___ EXTRACTED DATA ___
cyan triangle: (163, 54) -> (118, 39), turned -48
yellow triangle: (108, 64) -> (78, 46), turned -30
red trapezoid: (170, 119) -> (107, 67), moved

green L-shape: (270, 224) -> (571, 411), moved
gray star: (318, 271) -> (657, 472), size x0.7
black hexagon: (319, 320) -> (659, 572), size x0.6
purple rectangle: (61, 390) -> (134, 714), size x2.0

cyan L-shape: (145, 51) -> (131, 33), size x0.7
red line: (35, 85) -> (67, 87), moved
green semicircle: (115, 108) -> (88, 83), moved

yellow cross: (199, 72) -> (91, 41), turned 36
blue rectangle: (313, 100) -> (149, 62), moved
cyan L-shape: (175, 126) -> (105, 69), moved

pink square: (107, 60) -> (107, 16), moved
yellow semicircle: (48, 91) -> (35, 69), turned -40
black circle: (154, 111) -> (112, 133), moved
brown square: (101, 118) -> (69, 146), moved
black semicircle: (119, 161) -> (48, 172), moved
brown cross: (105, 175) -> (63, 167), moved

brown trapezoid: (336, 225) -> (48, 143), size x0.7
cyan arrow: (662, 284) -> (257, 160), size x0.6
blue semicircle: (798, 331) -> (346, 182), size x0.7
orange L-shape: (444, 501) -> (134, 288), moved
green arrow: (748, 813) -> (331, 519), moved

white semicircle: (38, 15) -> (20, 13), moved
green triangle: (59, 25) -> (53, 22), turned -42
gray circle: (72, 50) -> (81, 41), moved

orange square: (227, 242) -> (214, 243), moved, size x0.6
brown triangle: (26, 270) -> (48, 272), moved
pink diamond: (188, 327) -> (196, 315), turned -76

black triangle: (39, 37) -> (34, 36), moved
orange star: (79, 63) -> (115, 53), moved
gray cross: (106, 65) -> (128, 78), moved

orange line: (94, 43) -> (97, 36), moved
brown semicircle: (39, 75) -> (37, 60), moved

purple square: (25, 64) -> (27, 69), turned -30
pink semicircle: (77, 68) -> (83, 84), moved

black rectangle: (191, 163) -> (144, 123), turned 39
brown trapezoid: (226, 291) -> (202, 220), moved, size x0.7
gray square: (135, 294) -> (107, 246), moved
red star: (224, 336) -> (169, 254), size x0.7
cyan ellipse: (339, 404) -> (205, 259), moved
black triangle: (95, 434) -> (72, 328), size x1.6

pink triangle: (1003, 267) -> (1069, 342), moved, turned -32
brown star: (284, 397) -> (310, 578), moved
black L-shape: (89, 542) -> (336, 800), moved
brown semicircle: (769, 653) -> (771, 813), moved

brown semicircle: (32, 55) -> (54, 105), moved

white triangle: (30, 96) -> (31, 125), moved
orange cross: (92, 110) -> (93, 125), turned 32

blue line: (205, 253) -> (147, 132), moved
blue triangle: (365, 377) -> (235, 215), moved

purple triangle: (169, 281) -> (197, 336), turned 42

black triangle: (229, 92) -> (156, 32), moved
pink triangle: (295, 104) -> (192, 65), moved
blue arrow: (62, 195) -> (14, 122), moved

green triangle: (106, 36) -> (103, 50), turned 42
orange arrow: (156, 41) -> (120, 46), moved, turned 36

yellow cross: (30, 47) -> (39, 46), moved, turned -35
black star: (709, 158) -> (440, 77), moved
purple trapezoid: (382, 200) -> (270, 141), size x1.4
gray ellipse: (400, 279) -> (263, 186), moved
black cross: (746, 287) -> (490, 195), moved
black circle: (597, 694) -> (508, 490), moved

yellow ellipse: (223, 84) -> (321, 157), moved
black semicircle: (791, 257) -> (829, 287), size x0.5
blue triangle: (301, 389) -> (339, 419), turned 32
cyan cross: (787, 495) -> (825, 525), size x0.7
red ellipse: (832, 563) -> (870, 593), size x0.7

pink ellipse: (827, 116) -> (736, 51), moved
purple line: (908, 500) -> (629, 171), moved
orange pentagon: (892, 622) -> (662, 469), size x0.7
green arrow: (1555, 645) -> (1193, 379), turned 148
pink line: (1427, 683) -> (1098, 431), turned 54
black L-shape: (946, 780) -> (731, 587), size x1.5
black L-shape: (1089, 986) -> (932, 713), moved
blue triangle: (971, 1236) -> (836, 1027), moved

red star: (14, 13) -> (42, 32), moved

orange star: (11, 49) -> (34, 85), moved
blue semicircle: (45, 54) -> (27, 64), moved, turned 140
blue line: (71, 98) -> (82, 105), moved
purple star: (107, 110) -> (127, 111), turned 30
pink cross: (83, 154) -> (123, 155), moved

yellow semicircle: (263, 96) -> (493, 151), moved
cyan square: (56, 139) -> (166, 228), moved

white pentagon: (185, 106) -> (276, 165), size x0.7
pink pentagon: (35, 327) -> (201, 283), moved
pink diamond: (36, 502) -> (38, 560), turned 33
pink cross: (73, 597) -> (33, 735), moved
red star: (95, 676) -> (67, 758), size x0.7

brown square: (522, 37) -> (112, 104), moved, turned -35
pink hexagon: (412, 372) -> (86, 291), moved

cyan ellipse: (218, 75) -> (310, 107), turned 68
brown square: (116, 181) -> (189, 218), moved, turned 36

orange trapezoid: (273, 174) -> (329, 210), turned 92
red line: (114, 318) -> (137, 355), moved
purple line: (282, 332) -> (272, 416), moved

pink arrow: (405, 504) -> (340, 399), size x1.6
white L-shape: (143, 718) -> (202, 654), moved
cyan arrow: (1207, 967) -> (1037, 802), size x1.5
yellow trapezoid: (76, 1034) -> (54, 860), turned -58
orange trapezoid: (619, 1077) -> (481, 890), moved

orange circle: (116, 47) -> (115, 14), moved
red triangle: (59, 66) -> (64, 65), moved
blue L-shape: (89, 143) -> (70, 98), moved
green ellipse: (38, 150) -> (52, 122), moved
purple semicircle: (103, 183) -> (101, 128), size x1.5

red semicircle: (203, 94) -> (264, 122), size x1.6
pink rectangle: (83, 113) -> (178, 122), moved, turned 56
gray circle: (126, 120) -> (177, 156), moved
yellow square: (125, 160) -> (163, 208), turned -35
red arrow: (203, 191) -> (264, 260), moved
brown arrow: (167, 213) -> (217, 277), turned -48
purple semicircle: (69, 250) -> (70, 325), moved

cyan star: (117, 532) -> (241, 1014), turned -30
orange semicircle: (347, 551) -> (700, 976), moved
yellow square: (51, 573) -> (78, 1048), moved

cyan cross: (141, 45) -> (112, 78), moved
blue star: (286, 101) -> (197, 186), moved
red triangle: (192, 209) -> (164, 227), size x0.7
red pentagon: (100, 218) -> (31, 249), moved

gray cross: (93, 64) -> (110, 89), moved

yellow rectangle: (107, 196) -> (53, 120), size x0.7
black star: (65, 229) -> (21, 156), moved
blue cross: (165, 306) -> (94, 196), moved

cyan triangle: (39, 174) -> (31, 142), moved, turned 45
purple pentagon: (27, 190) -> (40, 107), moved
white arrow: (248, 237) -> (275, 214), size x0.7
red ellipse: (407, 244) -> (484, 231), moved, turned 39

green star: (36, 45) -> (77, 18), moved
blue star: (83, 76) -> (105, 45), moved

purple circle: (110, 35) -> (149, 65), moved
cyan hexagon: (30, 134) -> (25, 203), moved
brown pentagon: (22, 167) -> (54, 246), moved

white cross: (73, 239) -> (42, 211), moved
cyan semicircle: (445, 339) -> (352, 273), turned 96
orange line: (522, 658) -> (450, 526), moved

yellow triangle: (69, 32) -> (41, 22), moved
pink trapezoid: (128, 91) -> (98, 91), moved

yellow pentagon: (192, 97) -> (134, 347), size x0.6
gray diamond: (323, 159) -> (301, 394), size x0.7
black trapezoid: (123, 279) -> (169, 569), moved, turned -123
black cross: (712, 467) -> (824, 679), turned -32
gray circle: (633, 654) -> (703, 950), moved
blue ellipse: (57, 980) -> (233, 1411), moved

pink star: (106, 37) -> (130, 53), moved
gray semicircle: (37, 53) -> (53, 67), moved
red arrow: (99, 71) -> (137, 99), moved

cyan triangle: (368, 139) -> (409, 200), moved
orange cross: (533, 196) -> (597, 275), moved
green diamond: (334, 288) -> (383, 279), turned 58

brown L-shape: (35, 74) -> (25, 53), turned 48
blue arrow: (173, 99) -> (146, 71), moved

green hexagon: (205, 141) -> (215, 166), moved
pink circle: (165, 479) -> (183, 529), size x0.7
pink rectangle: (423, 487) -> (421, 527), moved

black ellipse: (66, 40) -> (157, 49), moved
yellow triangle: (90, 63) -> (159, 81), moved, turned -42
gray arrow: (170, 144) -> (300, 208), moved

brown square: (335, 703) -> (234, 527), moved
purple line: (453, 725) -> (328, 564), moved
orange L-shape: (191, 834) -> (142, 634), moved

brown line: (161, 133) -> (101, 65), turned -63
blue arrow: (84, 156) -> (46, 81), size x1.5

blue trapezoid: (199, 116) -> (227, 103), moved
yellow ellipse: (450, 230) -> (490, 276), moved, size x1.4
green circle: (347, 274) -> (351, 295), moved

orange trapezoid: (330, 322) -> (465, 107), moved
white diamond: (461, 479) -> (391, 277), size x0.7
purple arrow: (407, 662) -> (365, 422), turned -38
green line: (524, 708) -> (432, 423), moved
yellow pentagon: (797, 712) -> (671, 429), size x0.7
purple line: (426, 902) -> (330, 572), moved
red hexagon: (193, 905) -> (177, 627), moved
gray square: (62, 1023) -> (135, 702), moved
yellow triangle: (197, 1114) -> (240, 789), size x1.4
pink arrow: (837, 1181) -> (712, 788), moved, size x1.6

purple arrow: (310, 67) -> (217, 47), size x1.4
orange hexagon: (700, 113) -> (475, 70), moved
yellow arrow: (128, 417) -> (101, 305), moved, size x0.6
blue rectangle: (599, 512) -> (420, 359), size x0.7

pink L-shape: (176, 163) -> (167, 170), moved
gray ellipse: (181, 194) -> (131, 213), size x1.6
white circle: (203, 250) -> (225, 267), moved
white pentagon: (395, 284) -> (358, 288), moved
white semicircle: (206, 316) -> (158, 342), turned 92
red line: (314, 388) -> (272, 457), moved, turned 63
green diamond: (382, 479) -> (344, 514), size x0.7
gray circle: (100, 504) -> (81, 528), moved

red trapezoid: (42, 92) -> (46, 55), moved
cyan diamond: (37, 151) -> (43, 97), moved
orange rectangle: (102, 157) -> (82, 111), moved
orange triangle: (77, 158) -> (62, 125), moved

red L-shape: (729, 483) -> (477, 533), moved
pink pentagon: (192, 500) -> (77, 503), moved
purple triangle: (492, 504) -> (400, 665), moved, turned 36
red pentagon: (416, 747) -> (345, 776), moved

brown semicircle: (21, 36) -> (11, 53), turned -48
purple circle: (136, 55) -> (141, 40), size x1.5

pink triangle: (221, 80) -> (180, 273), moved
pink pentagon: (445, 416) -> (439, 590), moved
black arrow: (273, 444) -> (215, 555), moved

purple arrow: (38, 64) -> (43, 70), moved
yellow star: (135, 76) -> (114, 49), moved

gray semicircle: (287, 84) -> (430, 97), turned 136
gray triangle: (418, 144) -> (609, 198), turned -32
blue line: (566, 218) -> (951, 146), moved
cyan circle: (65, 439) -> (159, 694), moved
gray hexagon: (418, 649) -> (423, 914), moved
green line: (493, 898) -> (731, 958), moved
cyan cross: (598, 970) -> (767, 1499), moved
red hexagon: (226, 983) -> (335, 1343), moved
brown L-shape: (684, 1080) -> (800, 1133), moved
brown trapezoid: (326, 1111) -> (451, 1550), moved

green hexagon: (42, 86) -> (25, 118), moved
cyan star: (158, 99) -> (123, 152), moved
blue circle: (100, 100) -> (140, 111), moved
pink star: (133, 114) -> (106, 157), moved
___
_WHAT THE TASK REQUIRES_
From the material above, gather all lines that include the string "diamond" and copy them.

_EXERCISE RESULT_
pink diamond: (188, 327) -> (196, 315), turned -76
pink diamond: (36, 502) -> (38, 560), turned 33
gray diamond: (323, 159) -> (301, 394), size x0.7
green diamond: (334, 288) -> (383, 279), turned 58
white diamond: (461, 479) -> (391, 277), size x0.7
green diamond: (382, 479) -> (344, 514), size x0.7
cyan diamond: (37, 151) -> (43, 97), moved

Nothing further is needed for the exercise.